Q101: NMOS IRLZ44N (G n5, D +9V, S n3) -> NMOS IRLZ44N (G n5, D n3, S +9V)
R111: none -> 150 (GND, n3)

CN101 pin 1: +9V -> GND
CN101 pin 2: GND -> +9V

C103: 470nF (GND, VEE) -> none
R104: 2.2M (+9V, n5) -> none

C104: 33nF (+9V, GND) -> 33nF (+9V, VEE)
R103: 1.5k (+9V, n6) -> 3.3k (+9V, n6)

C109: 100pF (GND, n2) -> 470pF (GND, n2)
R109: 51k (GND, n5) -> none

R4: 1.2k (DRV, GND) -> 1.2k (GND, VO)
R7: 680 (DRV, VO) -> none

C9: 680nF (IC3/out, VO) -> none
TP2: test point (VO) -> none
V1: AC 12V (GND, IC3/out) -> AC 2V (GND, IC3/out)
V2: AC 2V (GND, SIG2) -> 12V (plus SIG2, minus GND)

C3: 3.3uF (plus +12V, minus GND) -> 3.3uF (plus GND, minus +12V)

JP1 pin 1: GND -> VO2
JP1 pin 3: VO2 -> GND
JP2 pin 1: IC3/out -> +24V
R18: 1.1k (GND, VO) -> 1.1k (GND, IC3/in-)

- - - - -

▶ _WORK TASK_
Filter the entries down to the lines with the word "minus" in them.

▶ _ANSWER TO THIS PROBLEM_
V2: AC 2V (GND, SIG2) -> 12V (plus SIG2, minus GND)
C3: 3.3uF (plus +12V, minus GND) -> 3.3uF (plus GND, minus +12V)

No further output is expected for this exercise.